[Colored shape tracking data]
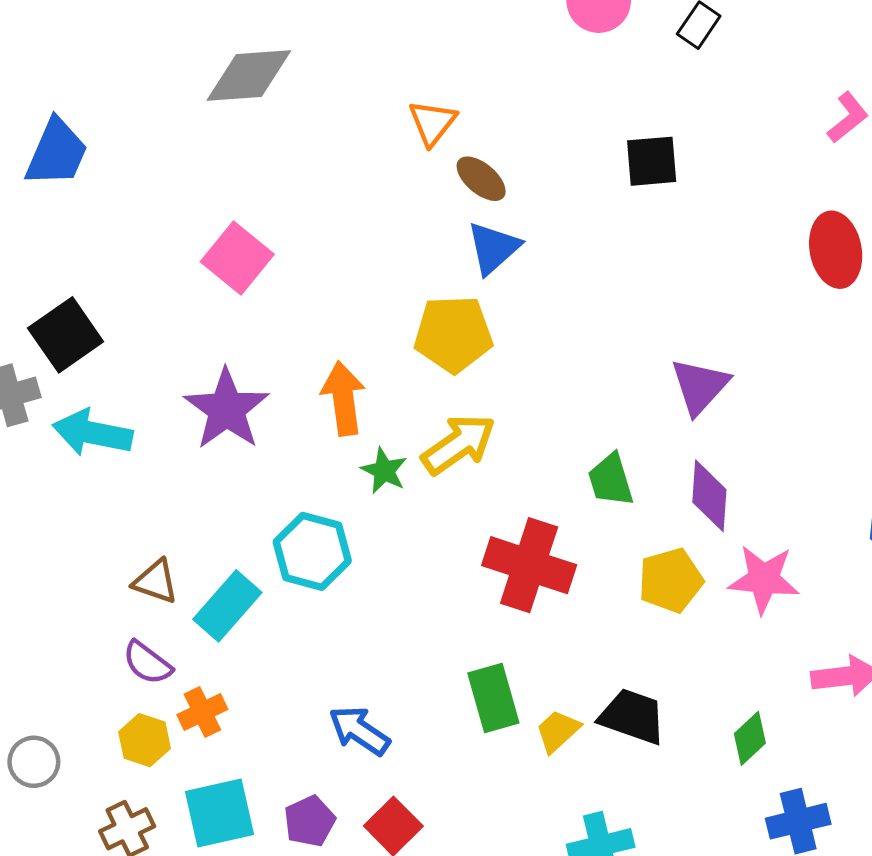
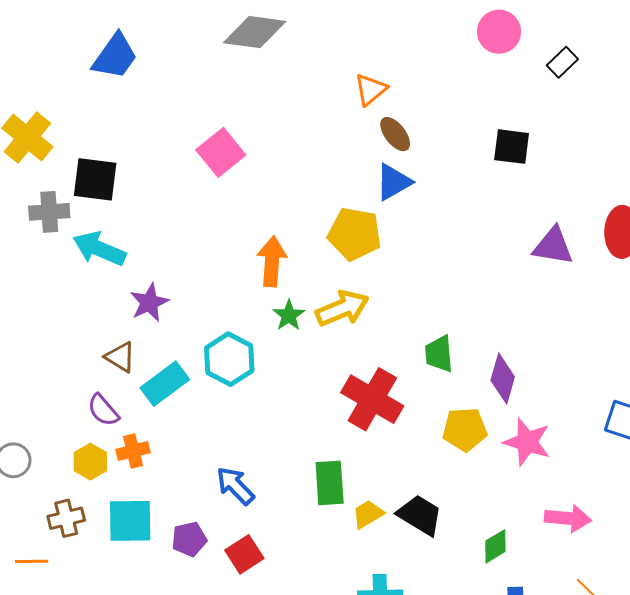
black square: (66, 335) -> (95, 179), turned 30
purple triangle: (700, 386) -> (553, 246), moved, turned 45
purple star: (227, 409) -> (149, 303), moved, size x0.7

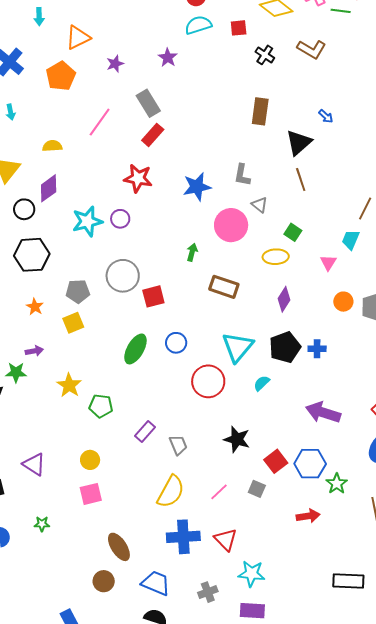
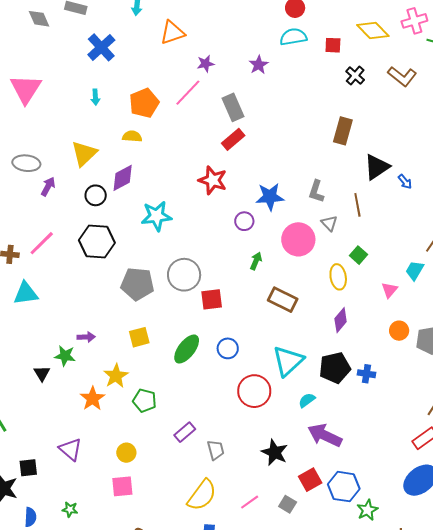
orange pentagon: (61, 76) -> (144, 103), moved
blue arrow: (326, 116) -> (405, 182), moved
pink line: (100, 122) -> (188, 93), moved
brown line: (301, 179) -> (357, 205), moved
purple circle: (120, 219) -> (244, 221), moved
yellow ellipse: (276, 257) -> (338, 277), turned 75
gray pentagon: (78, 291) -> (137, 284), size x1.4
orange star: (35, 307) -> (93, 399), moved, size x1.4
yellow square: (73, 323) -> (139, 337), moved
purple arrow: (323, 412) -> (325, 435), moved

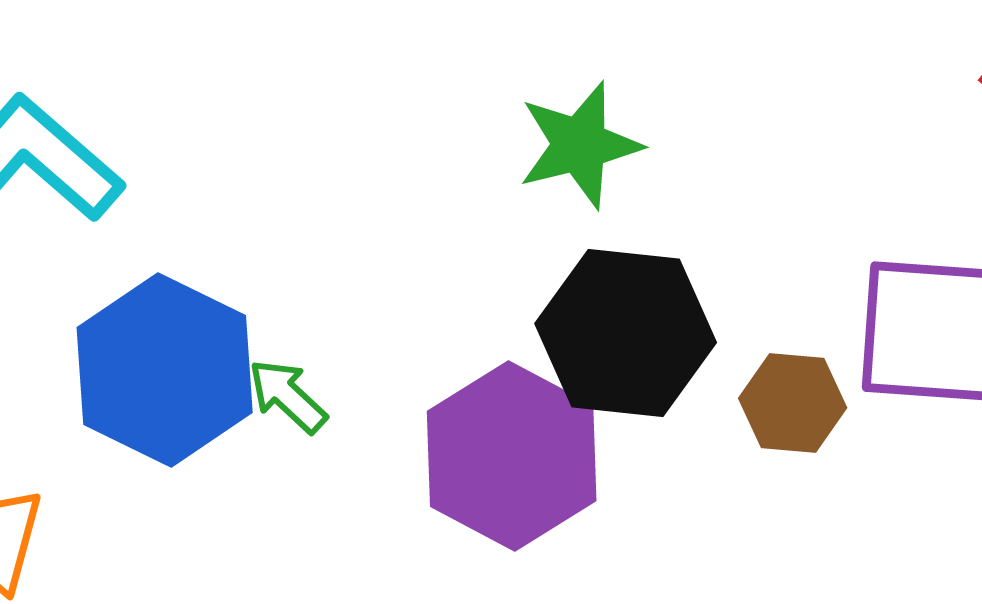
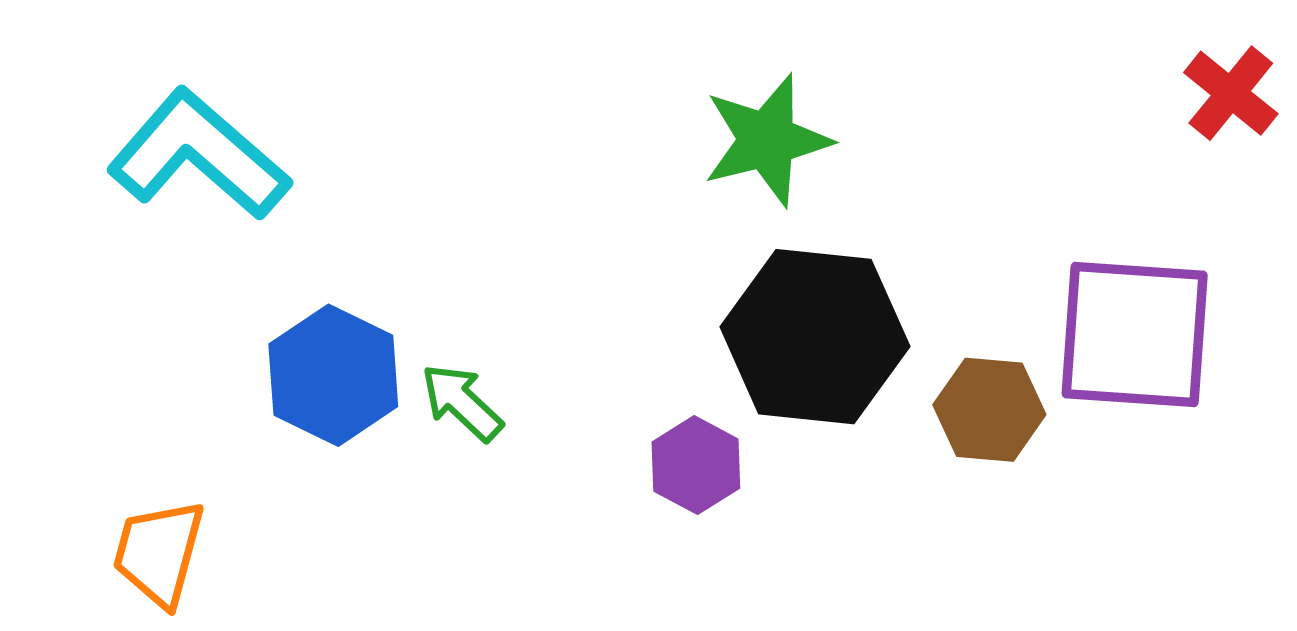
blue hexagon: (165, 370) -> (333, 375), size x0.7
purple hexagon: (512, 456) -> (696, 465), size x0.5

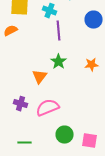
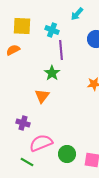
green star: (58, 62) -> (52, 73), moved
pink semicircle: (48, 108) -> (41, 143), moved
green line: (24, 143) -> (27, 162), turned 32

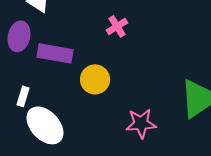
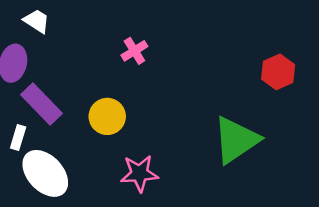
purple rectangle: (55, 53) -> (42, 104), moved, turned 36
pink star: (141, 123) -> (139, 173), moved

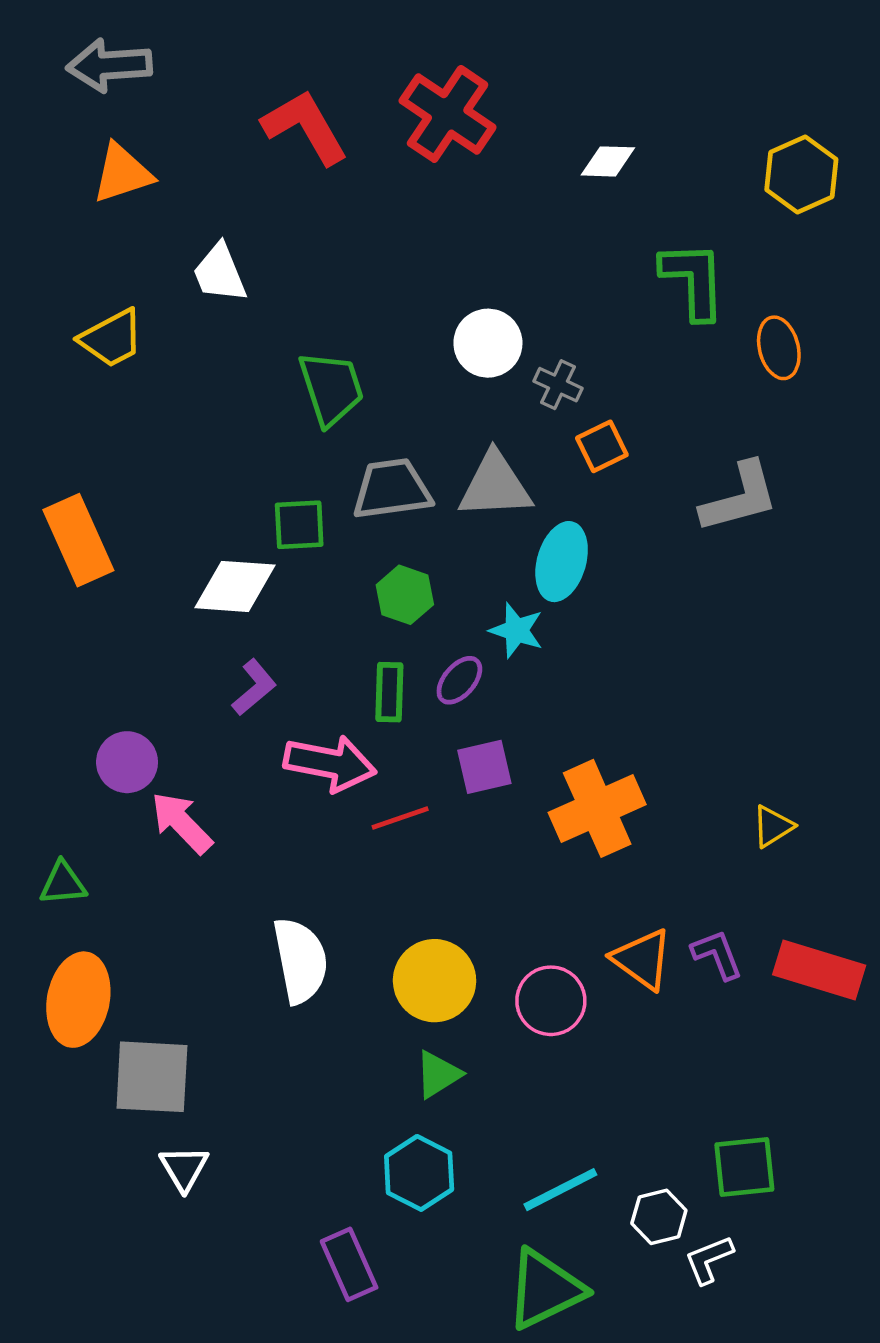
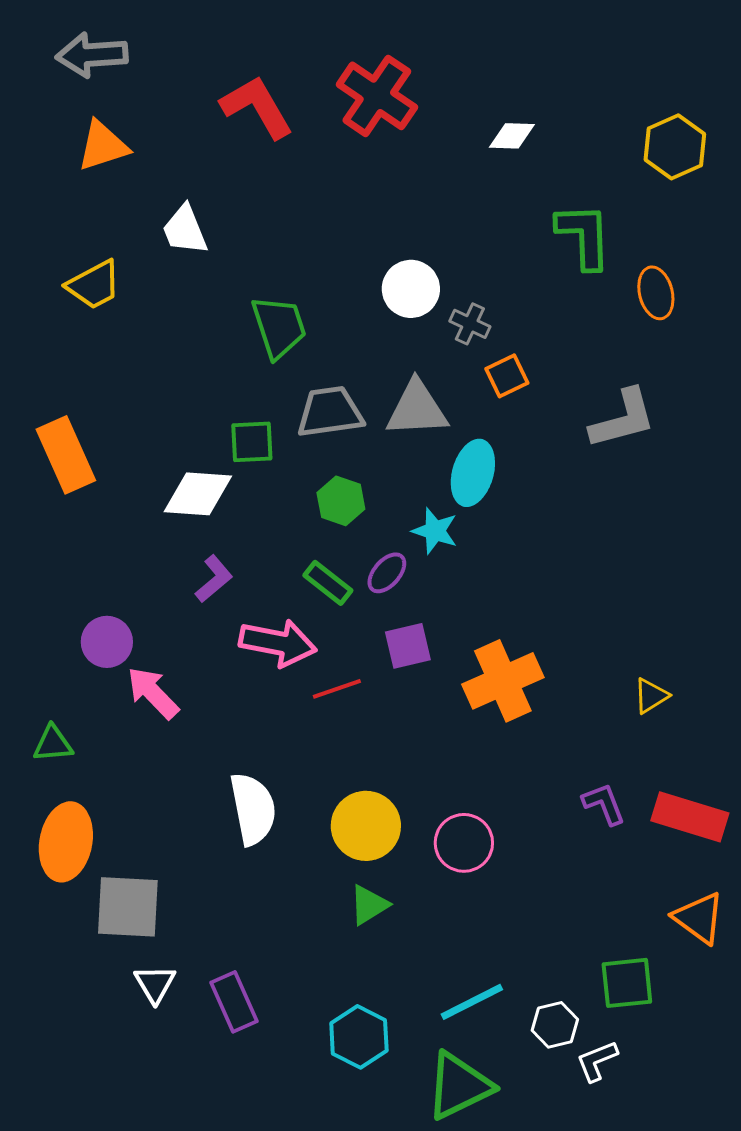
green rectangle: (389, 692) -> (328, 583), turned -54
orange triangle: (642, 959) -> (699, 918), moved
cyan hexagon: (419, 1173) -> (359, 1037), moved
purple rectangle: (349, 1264) -> (234, 1002), moved

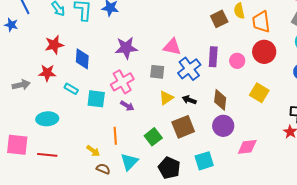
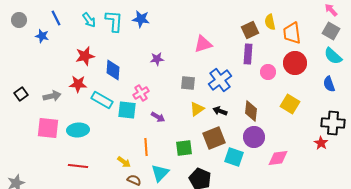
pink triangle: (172, 47) -> (203, 44), moved, turned -30
purple star: (126, 48) -> (157, 59), size x0.6
purple rectangle: (213, 57) -> (248, 54), moved
pink cross: (122, 82) -> (141, 93), moved, size x0.7
cyan rectangle: (71, 89) -> (102, 100), size x1.5
green square: (153, 137) -> (184, 148), turned 30
pink square: (17, 145) -> (48, 128), moved
cyan square: (204, 161) -> (234, 157), moved, turned 36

### WHAT IS NEEDED
Restate the records above exactly, less any pictures.

### PROBLEM SOLUTION
black square: (66, 335) -> (95, 179), turned 30
purple triangle: (700, 386) -> (553, 246), moved, turned 45
purple star: (227, 409) -> (149, 303), moved, size x0.7

orange pentagon: (61, 76) -> (144, 103), moved
blue arrow: (326, 116) -> (405, 182), moved
pink line: (100, 122) -> (188, 93), moved
brown line: (301, 179) -> (357, 205), moved
purple circle: (120, 219) -> (244, 221), moved
yellow ellipse: (276, 257) -> (338, 277), turned 75
gray pentagon: (78, 291) -> (137, 284), size x1.4
orange star: (35, 307) -> (93, 399), moved, size x1.4
yellow square: (73, 323) -> (139, 337), moved
purple arrow: (323, 412) -> (325, 435), moved

blue hexagon: (165, 370) -> (333, 375), size x0.7
purple hexagon: (512, 456) -> (696, 465), size x0.5

green star: (58, 62) -> (52, 73), moved
pink semicircle: (48, 108) -> (41, 143), moved
green line: (24, 143) -> (27, 162), turned 32

purple rectangle: (55, 53) -> (42, 104), moved, turned 36
pink star: (141, 123) -> (139, 173), moved

green rectangle: (389, 692) -> (328, 583), turned -54
orange triangle: (642, 959) -> (699, 918), moved
cyan hexagon: (419, 1173) -> (359, 1037), moved
purple rectangle: (349, 1264) -> (234, 1002), moved

pink triangle: (172, 47) -> (203, 44), moved, turned -30
purple star: (126, 48) -> (157, 59), size x0.6
purple rectangle: (213, 57) -> (248, 54), moved
pink cross: (122, 82) -> (141, 93), moved, size x0.7
cyan rectangle: (71, 89) -> (102, 100), size x1.5
green square: (153, 137) -> (184, 148), turned 30
pink square: (17, 145) -> (48, 128), moved
cyan square: (204, 161) -> (234, 157), moved, turned 36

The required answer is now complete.